* Task description:
Whenever the word "pink" shows up in a line of the data, copy that line.
Recorded information Start Marker
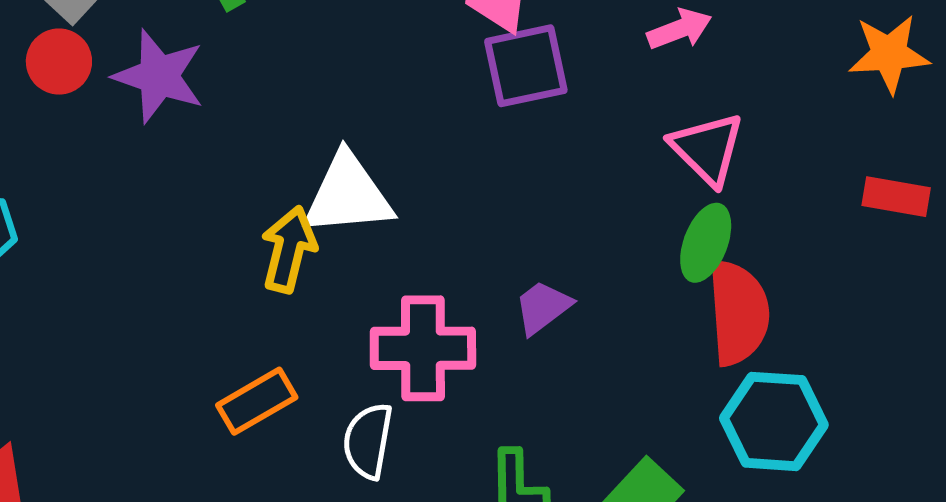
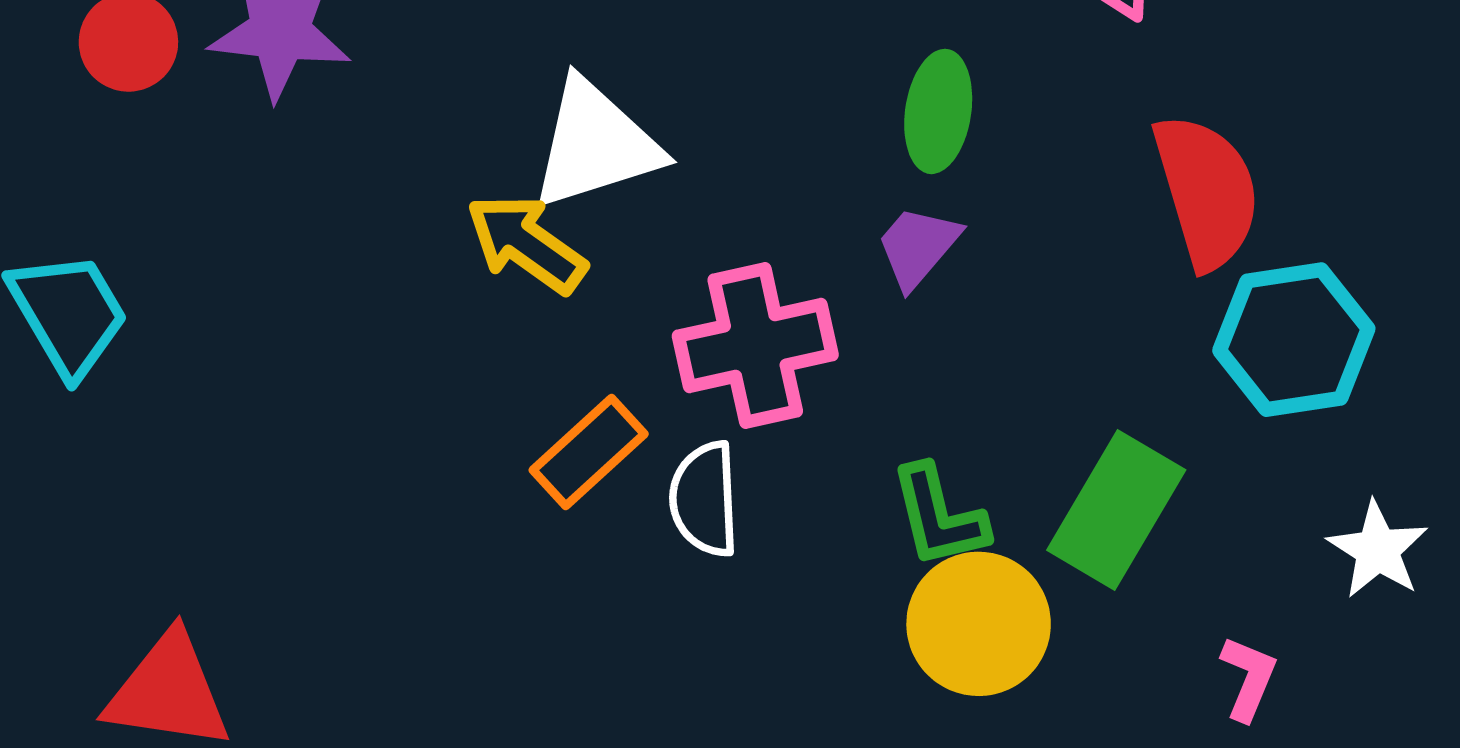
green ellipse: (706, 243) -> (938, 111), moved
yellow arrow: (289, 249) -> (526, 244), turned -56
orange rectangle: (257, 401) -> (589, 452), moved

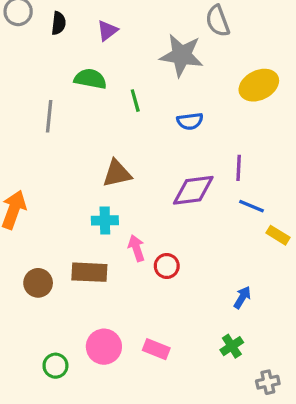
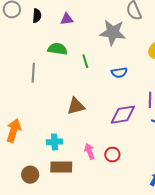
purple triangle: (107, 30) -> (67, 19), turned 32
cyan cross: (105, 220) -> (55, 142), moved
red circle: (167, 266) -> (112, 155), moved

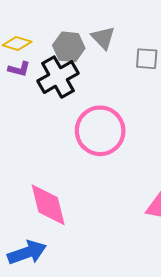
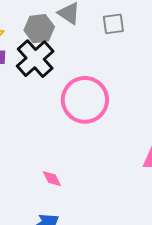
pink diamond: (48, 205) -> (52, 179), size x0.5

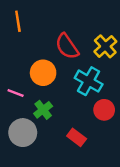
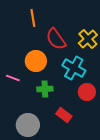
orange line: (18, 21) -> (33, 18), moved
green cross: (43, 110) -> (45, 89), moved, turned 35
gray circle: (23, 133) -> (28, 125), moved

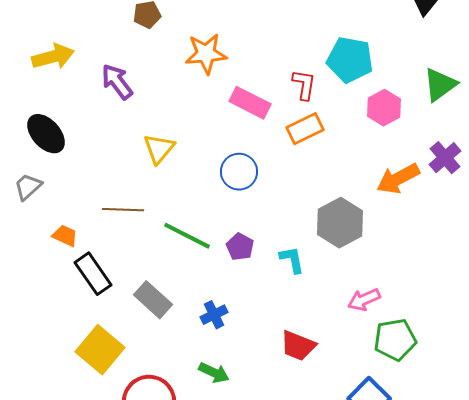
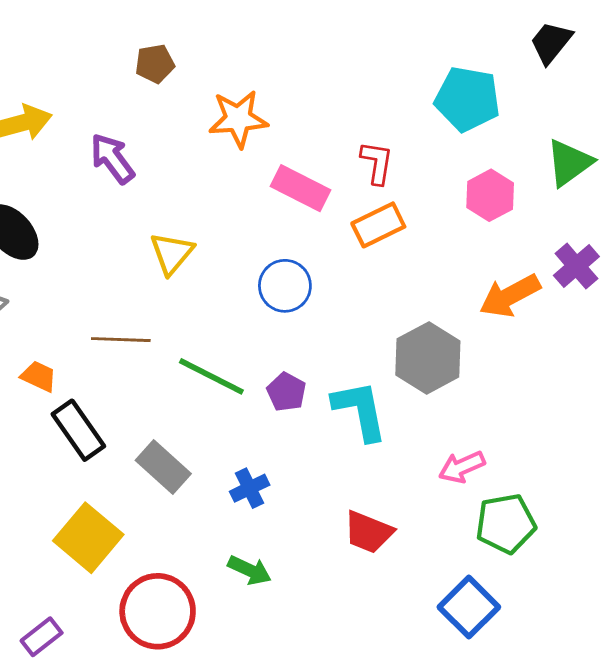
cyan pentagon: (350, 60) -> (467, 99), moved
cyan L-shape: (292, 260) -> (360, 410), size x1.6

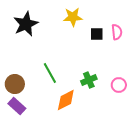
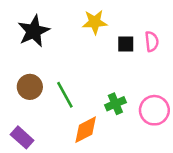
brown circle: (15, 84) -> (30, 87), moved
pink circle: (119, 85) -> (154, 110), size x1.5

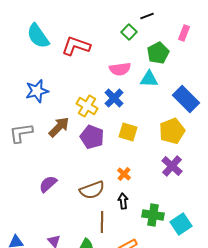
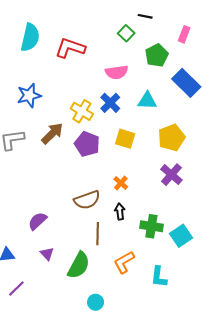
black line: (147, 16) -> (145, 16), turned 32
cyan semicircle: (38, 36) -> (30, 37), turned -132
cyan triangle: (149, 79) -> (147, 101), moved
blue rectangle: (186, 99) -> (186, 83), moved
purple semicircle: (48, 184) -> (38, 221), moved

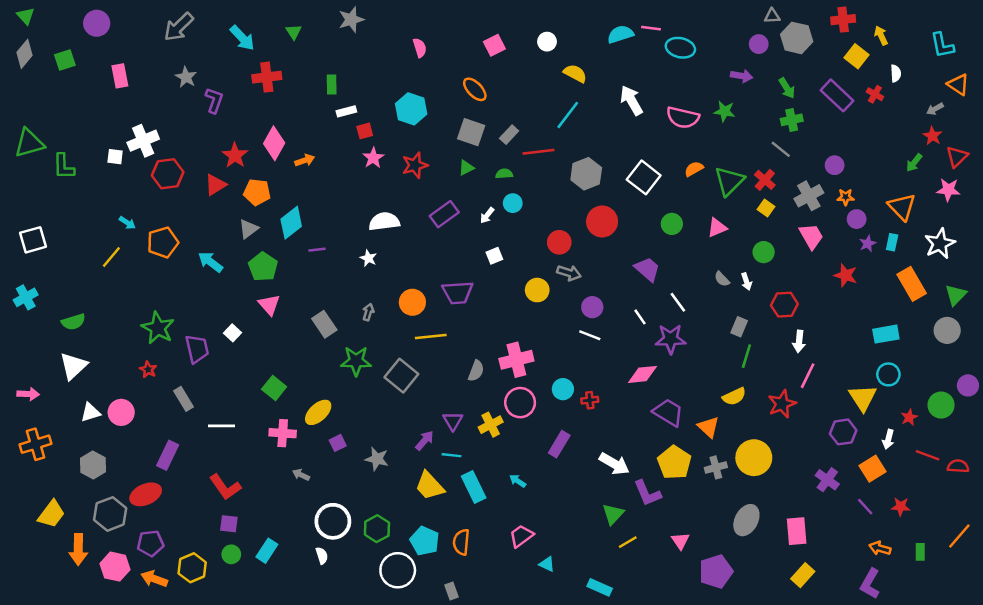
Recorded information End Marker
* Answer box:
pink diamond: (48, 205) -> (52, 179), size x0.5
pink circle: (119, 85) -> (154, 110), size x1.5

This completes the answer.